======== THE RECORDS ========

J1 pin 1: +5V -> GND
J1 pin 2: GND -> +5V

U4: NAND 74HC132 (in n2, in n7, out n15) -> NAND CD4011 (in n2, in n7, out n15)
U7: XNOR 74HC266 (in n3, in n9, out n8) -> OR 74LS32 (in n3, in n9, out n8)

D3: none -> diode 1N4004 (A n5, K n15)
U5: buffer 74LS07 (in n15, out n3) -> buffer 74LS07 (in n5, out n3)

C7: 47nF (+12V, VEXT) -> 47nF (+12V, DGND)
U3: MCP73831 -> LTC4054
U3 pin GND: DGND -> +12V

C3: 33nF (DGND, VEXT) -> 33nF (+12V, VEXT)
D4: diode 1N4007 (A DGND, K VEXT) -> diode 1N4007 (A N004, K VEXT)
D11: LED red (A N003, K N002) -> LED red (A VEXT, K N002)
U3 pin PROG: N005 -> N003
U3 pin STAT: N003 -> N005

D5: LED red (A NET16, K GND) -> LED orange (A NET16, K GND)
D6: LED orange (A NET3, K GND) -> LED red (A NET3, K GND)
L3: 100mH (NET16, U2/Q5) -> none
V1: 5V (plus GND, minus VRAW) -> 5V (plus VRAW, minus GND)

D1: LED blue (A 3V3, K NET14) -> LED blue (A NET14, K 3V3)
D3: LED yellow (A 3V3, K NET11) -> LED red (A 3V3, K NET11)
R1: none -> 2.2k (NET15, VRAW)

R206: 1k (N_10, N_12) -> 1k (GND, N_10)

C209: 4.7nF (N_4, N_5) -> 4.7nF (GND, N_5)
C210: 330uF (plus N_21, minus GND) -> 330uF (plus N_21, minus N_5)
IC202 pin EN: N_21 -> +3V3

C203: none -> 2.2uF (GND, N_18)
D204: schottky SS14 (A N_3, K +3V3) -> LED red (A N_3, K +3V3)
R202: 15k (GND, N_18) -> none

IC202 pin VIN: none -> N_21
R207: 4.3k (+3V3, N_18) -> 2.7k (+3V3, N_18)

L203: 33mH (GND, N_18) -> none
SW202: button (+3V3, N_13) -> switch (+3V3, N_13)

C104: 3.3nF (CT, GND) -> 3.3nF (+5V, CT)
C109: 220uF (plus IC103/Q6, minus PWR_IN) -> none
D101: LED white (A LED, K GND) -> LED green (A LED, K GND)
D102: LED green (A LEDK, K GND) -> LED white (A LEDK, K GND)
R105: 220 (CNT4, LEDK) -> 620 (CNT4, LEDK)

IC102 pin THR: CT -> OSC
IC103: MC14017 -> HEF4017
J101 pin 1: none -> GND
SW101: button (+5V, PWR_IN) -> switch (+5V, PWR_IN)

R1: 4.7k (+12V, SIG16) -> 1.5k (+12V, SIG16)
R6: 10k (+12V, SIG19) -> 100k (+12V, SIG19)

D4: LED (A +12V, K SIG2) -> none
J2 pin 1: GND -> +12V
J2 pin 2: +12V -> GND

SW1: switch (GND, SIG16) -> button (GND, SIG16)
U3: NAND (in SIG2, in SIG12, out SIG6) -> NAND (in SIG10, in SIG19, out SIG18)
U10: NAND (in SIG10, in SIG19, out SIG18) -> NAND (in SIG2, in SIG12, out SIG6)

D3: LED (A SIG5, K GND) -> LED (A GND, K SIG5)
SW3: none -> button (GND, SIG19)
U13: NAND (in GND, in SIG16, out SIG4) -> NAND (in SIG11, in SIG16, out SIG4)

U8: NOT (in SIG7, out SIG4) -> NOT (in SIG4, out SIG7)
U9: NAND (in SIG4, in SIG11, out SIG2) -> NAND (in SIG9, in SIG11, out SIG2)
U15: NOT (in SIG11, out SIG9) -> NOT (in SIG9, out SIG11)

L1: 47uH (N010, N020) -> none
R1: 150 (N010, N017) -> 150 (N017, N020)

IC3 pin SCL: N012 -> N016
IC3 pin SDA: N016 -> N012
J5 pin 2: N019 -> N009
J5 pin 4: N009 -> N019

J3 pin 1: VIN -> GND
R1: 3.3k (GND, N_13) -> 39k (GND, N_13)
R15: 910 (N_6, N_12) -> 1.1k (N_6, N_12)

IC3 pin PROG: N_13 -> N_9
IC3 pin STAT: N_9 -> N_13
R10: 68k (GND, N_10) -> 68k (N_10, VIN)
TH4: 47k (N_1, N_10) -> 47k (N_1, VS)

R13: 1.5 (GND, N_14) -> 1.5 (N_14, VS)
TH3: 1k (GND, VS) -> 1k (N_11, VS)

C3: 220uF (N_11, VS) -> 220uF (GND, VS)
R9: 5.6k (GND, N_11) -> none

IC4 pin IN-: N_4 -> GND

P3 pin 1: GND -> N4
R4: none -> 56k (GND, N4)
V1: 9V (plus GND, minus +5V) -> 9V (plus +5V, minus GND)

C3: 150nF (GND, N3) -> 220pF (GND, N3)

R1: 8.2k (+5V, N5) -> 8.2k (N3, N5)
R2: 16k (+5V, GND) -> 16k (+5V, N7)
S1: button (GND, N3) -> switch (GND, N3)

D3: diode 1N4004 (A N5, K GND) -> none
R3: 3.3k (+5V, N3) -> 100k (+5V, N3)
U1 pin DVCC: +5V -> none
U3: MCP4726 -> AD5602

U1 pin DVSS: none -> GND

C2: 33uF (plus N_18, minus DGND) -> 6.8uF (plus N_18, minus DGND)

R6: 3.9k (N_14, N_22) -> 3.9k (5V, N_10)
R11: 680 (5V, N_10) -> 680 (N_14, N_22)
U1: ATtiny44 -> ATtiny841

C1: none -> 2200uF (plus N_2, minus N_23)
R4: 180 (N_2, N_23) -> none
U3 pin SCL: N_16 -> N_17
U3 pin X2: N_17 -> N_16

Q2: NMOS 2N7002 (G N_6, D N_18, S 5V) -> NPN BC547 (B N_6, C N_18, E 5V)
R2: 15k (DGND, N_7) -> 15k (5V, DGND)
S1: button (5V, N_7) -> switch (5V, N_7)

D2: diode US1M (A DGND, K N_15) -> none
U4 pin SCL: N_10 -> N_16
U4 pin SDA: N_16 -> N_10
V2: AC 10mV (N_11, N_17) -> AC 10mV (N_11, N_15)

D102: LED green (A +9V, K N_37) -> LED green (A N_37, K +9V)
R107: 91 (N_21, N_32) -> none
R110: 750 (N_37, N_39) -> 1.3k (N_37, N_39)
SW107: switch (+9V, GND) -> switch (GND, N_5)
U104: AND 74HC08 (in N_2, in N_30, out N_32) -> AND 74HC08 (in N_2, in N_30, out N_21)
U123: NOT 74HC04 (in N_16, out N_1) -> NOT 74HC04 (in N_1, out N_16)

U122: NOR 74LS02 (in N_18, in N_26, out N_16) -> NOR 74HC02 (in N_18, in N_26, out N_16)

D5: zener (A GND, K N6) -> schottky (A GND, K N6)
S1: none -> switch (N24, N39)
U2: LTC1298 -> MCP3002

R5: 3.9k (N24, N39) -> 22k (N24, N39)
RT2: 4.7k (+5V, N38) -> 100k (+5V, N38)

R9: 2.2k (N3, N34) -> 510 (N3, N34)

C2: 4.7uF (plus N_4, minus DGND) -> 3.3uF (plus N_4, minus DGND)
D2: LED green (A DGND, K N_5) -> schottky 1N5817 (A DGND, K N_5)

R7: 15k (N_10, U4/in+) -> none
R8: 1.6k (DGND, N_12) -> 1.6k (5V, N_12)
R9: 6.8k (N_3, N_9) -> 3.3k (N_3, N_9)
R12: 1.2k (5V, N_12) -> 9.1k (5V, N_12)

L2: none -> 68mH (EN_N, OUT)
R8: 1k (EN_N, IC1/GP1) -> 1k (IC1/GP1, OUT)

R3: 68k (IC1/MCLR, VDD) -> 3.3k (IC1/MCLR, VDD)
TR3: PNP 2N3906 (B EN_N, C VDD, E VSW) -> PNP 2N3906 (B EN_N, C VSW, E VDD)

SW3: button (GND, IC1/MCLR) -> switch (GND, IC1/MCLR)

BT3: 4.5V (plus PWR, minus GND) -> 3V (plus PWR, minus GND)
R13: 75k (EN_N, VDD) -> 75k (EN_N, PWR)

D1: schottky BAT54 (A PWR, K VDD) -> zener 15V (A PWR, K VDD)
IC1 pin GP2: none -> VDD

========

Copy out each line carrying the string "minus" from the data.

V1: 5V (plus GND, minus VRAW) -> 5V (plus VRAW, minus GND)
C210: 330uF (plus N_21, minus GND) -> 330uF (plus N_21, minus N_5)
C109: 220uF (plus IC103/Q6, minus PWR_IN) -> none
V1: 9V (plus GND, minus +5V) -> 9V (plus +5V, minus GND)
C2: 33uF (plus N_18, minus DGND) -> 6.8uF (plus N_18, minus DGND)
C1: none -> 2200uF (plus N_2, minus N_23)
C2: 4.7uF (plus N_4, minus DGND) -> 3.3uF (plus N_4, minus DGND)
BT3: 4.5V (plus PWR, minus GND) -> 3V (plus PWR, minus GND)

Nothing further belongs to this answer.